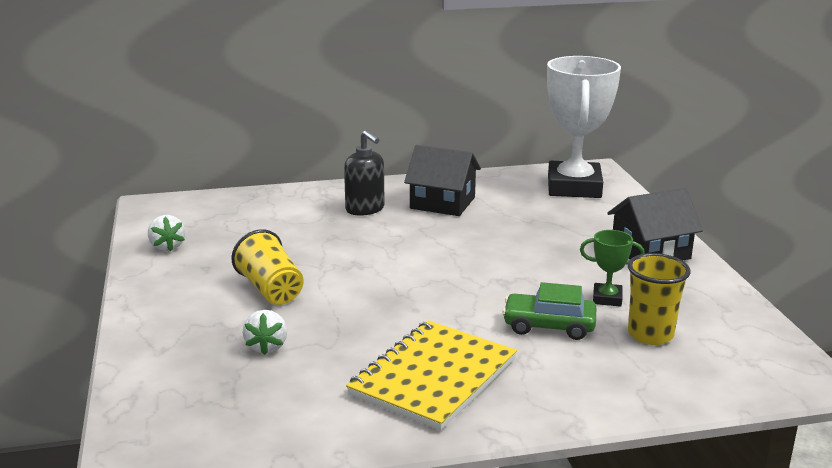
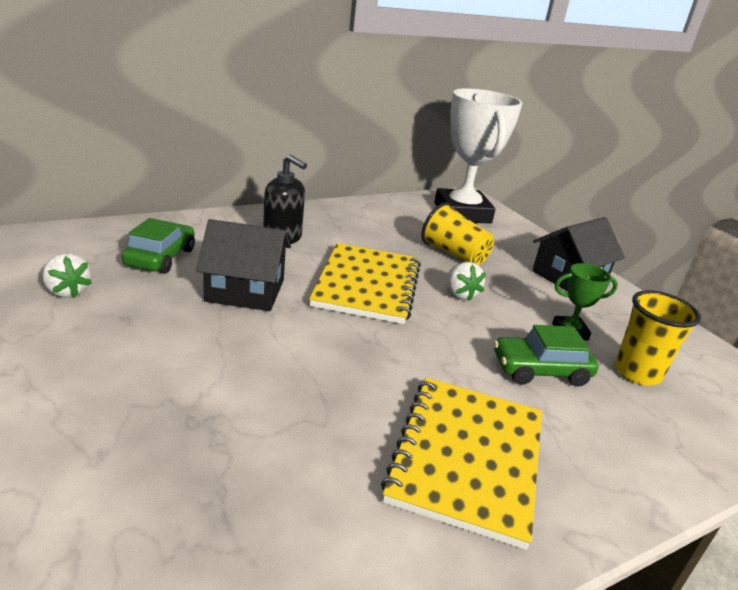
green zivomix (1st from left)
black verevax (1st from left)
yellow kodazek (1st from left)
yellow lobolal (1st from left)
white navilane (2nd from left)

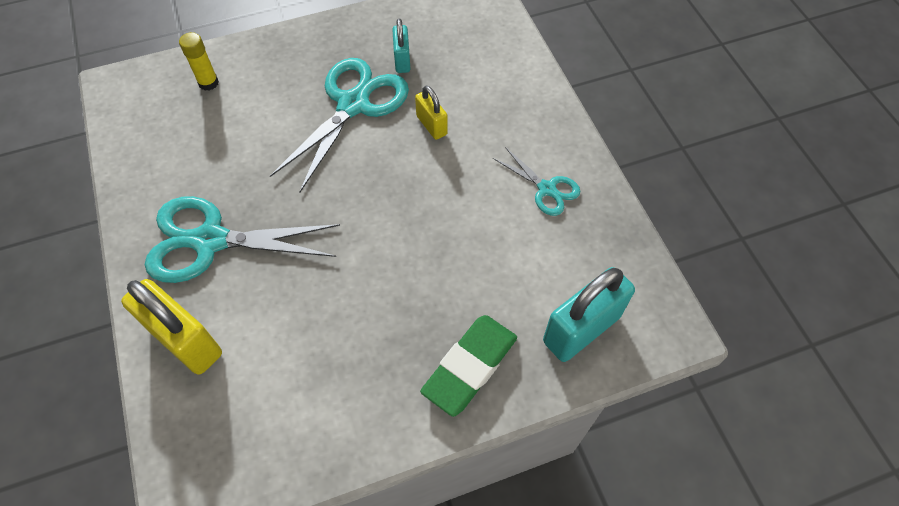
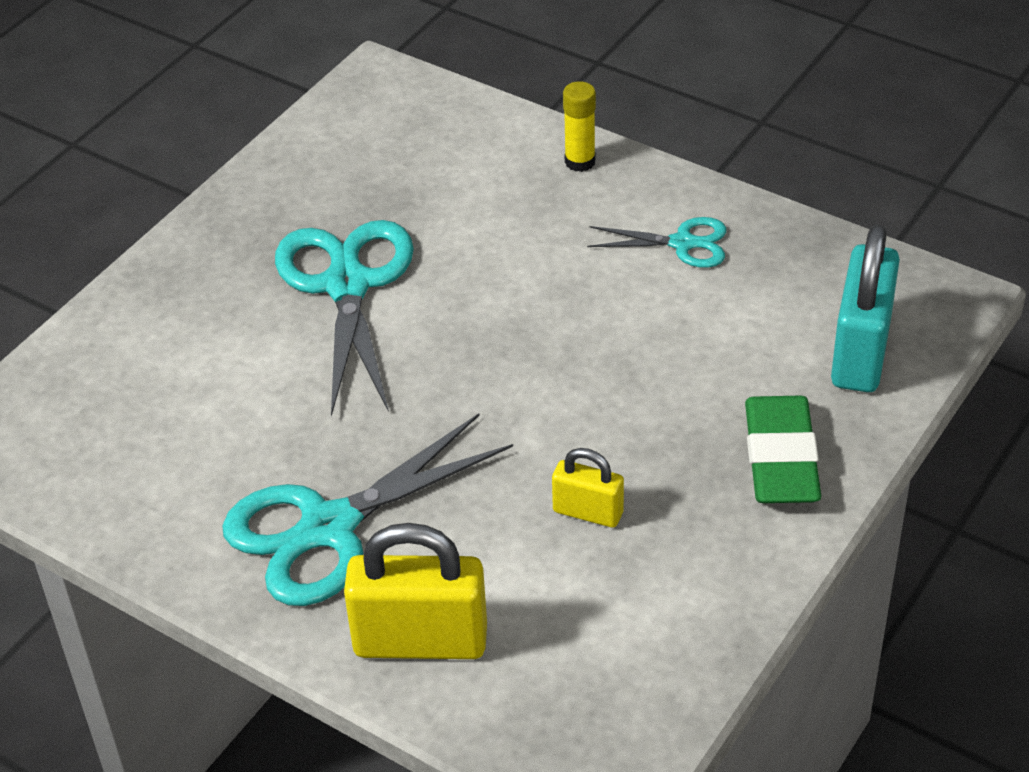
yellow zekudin (2nd from left)
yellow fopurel
turquoise zekudin (1st from left in the first image)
+ + + + +
Description of the task
Every line from the one containing "black verevax (1st from left)" through the end of the entries above, both included, should be extracted exactly, with pictures left out.

The answer
black verevax (1st from left)
yellow kodazek (1st from left)
yellow lobolal (1st from left)
white navilane (2nd from left)

yellow zekudin (2nd from left)
yellow fopurel
turquoise zekudin (1st from left in the first image)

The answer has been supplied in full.